• Your goal
Below is a block of records; return all of them exactly, but without the images.

● ● ●

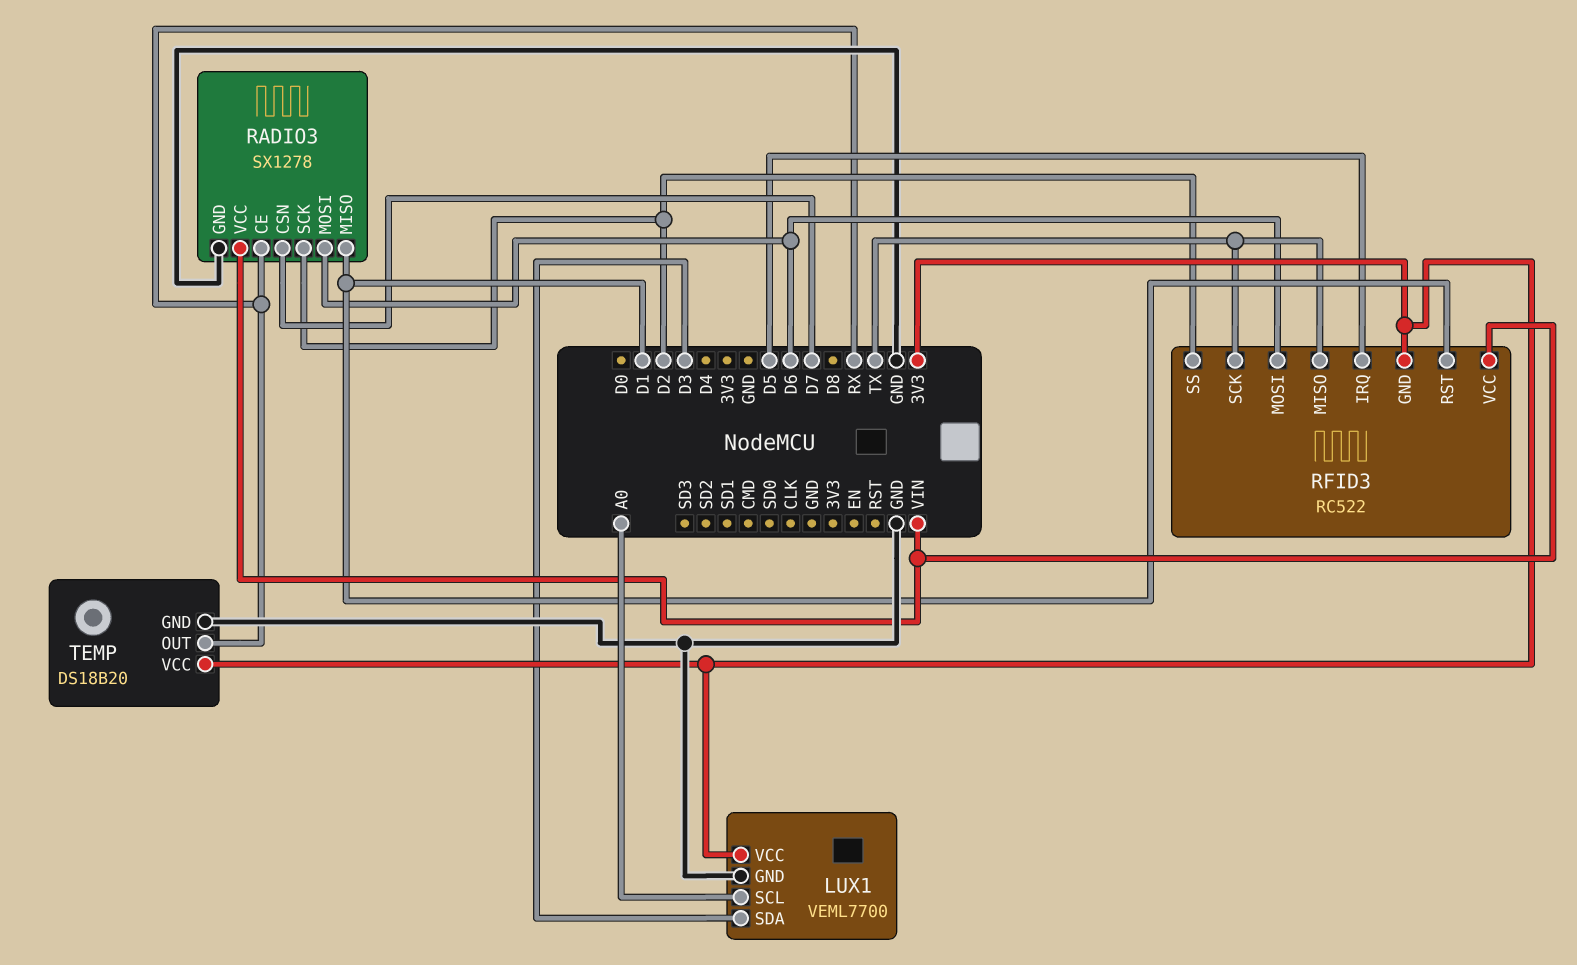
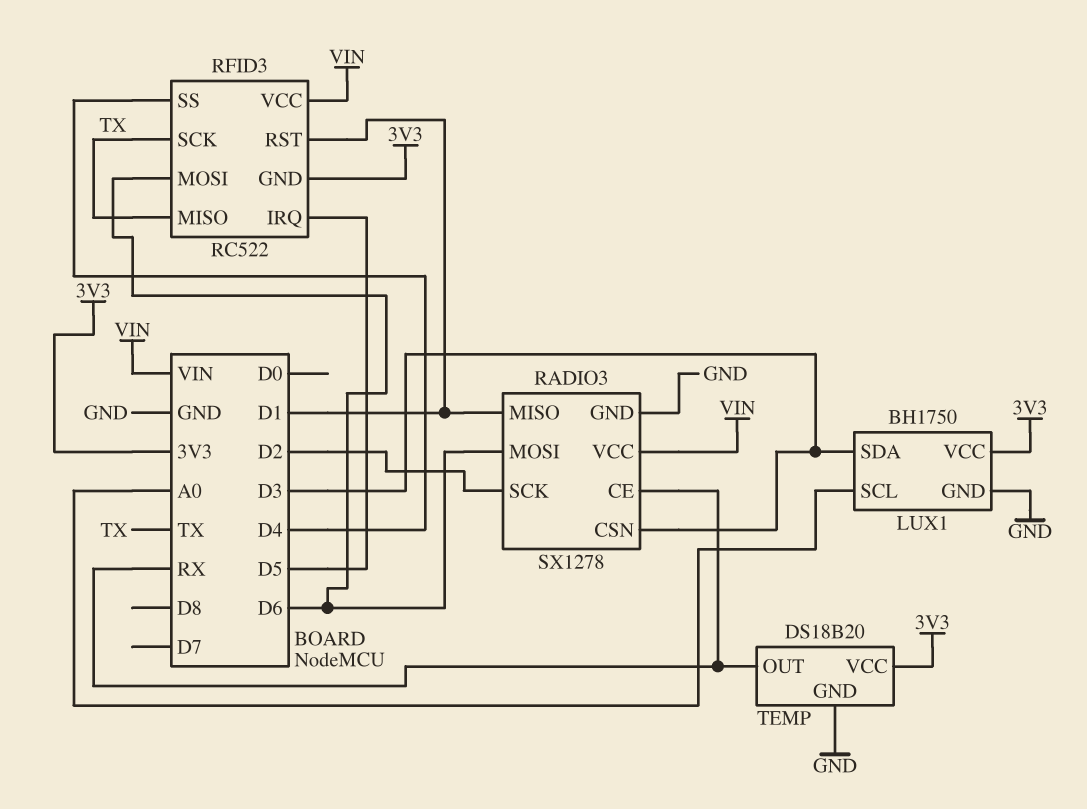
LUX1: VEML7700 -> BH1750
RADIO3 pin CSN: D7 -> D3
RFID3 pin SS: D2 -> D4

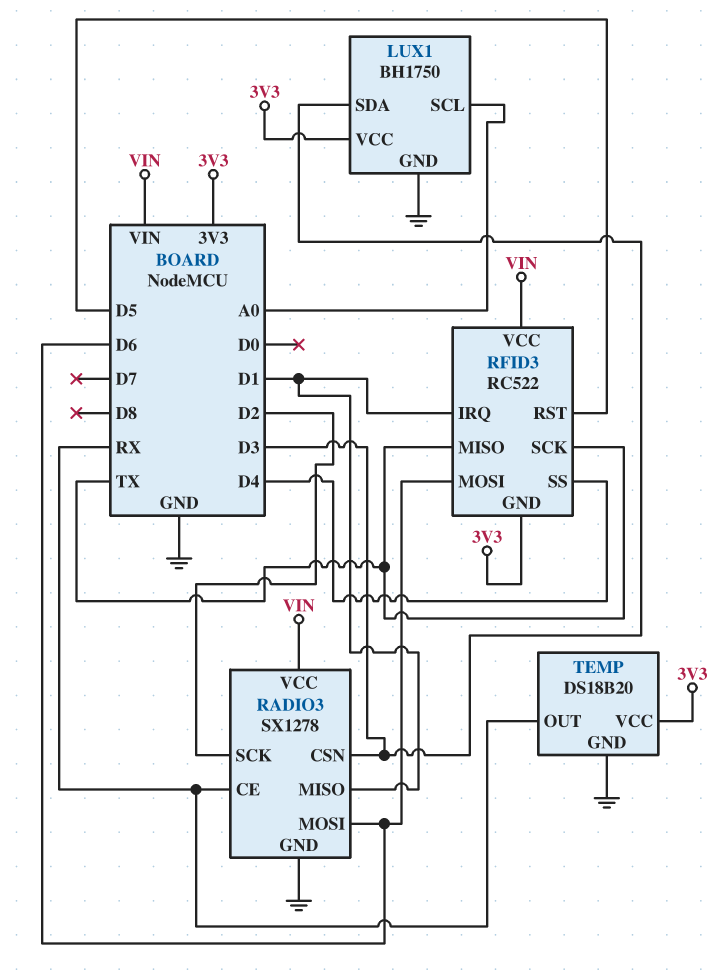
RFID3 pin IRQ: D5 -> D1
RFID3 pin RST: D1 -> D5

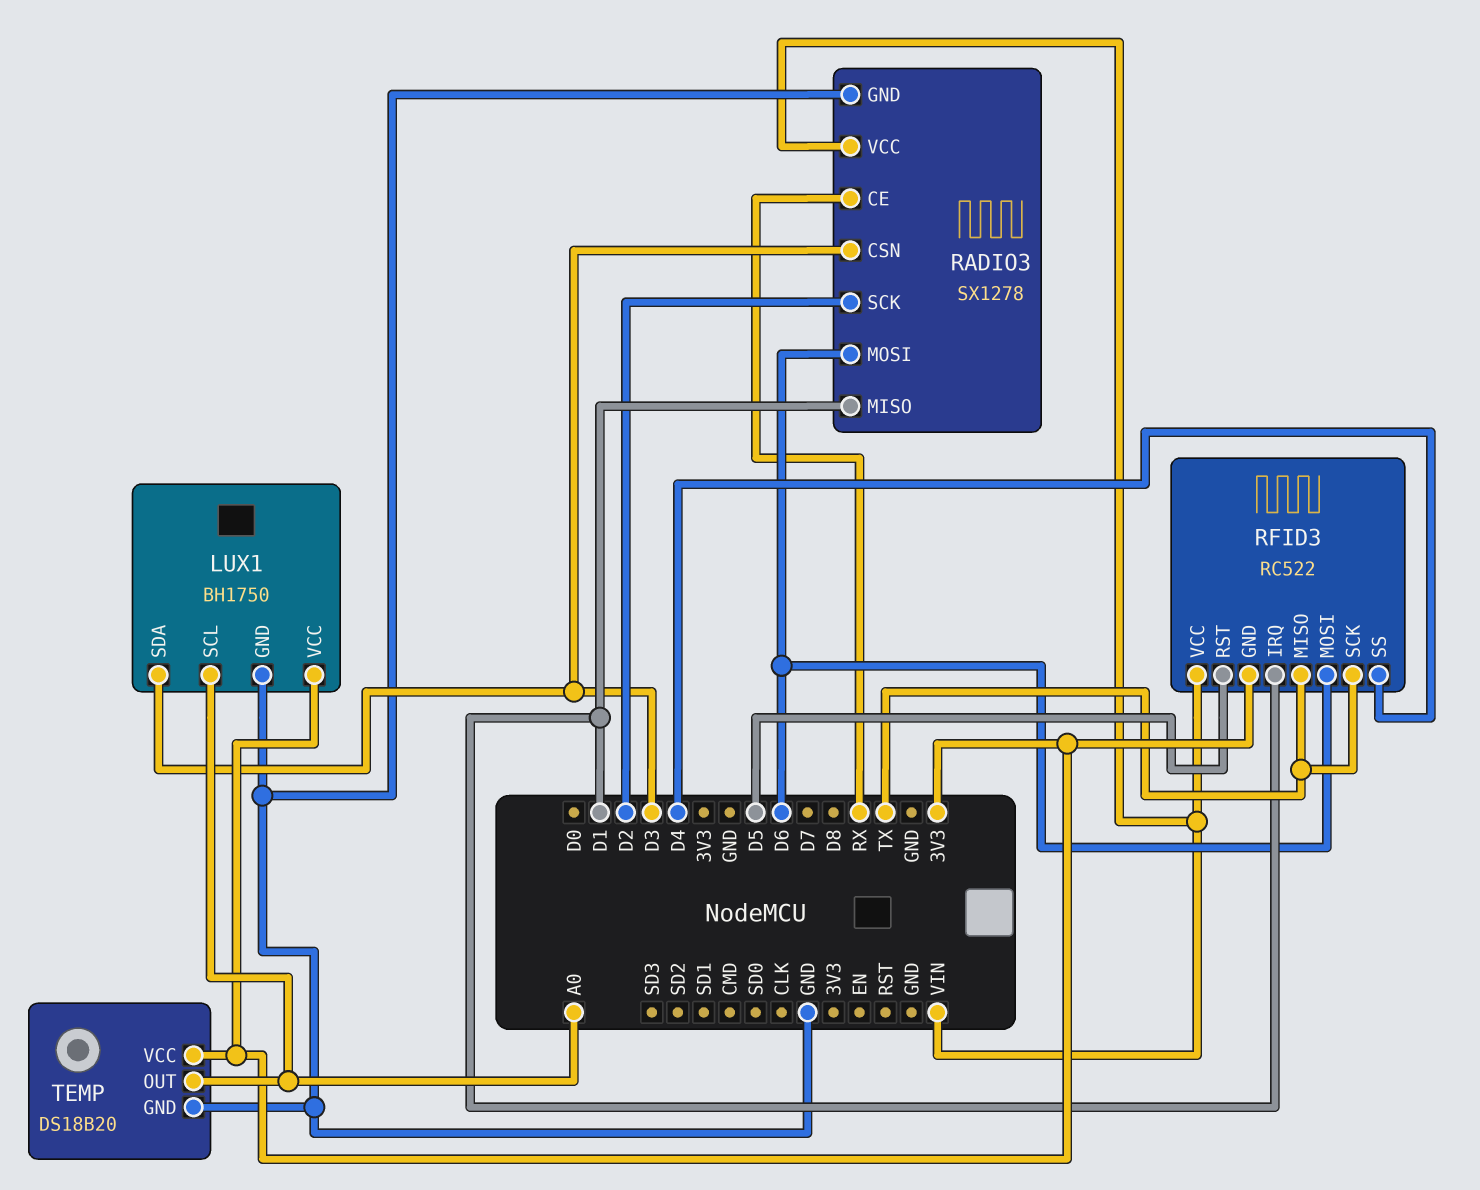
TEMP pin OUT: RX -> A0

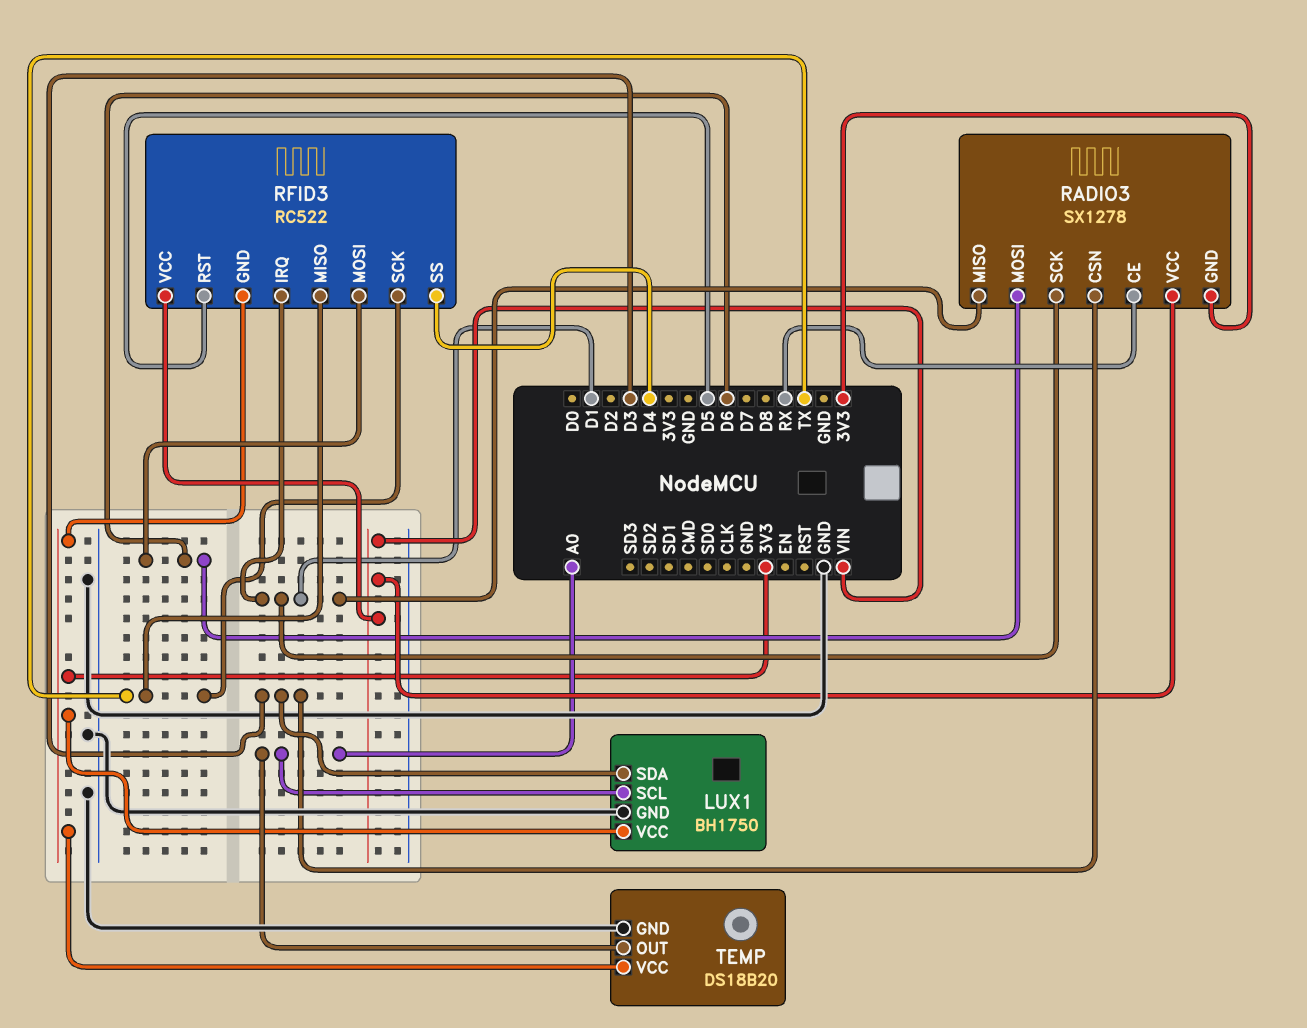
RADIO3 pin GND: GND -> 3V3
RADIO3 pin SCK: D2 -> D1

● ● ●

• Response to this exercise
LUX1: VEML7700 -> BH1750
RADIO3 pin CSN: D7 -> D3
RFID3 pin SS: D2 -> D4

RFID3 pin IRQ: D5 -> D1
RFID3 pin RST: D1 -> D5

TEMP pin OUT: RX -> A0

RADIO3 pin GND: GND -> 3V3
RADIO3 pin SCK: D2 -> D1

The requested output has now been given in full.